Problem to solve → Extract every record, exactly as written, and ignore the pictures.

------------------------------------------------

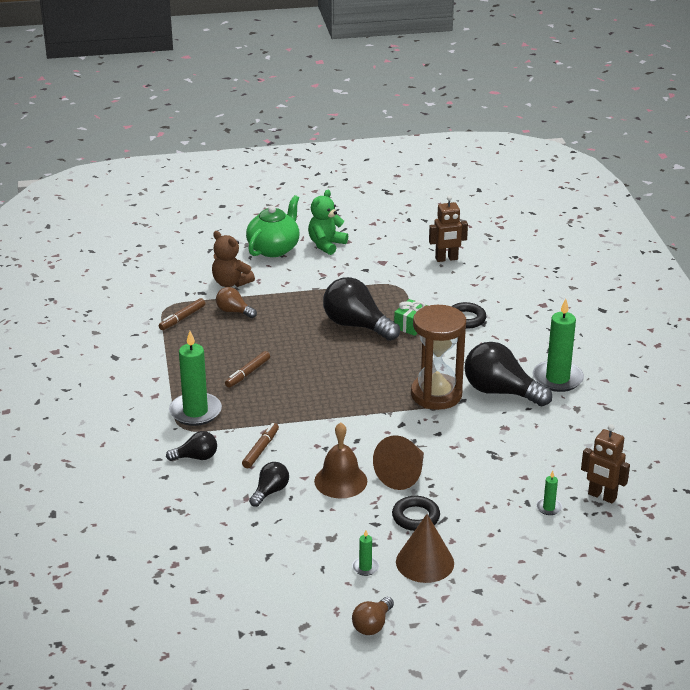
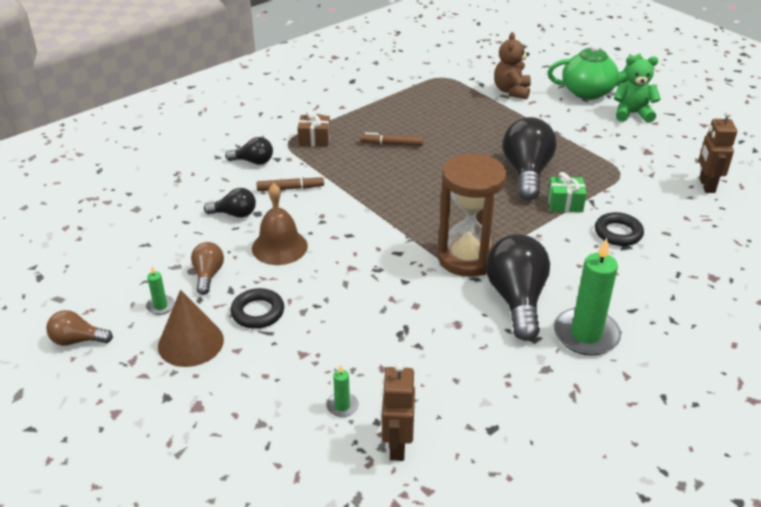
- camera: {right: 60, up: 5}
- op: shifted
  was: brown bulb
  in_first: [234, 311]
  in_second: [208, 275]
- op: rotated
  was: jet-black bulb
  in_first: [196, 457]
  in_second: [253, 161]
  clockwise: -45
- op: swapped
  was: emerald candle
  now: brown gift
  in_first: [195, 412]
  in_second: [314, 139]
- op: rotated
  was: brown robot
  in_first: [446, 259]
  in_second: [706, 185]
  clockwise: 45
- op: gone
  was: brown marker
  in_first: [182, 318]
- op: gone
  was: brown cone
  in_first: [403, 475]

------------------------------------------------

Problem solution →
- camera: {right: 60, up: 5}
- op: shifted
  was: brown bulb
  in_first: [234, 311]
  in_second: [208, 275]
- op: rotated
  was: jet-black bulb
  in_first: [196, 457]
  in_second: [253, 161]
  clockwise: -45
- op: swapped
  was: emerald candle
  now: brown gift
  in_first: [195, 412]
  in_second: [314, 139]
- op: rotated
  was: brown robot
  in_first: [446, 259]
  in_second: [706, 185]
  clockwise: 45
- op: gone
  was: brown marker
  in_first: [182, 318]
- op: gone
  was: brown cone
  in_first: [403, 475]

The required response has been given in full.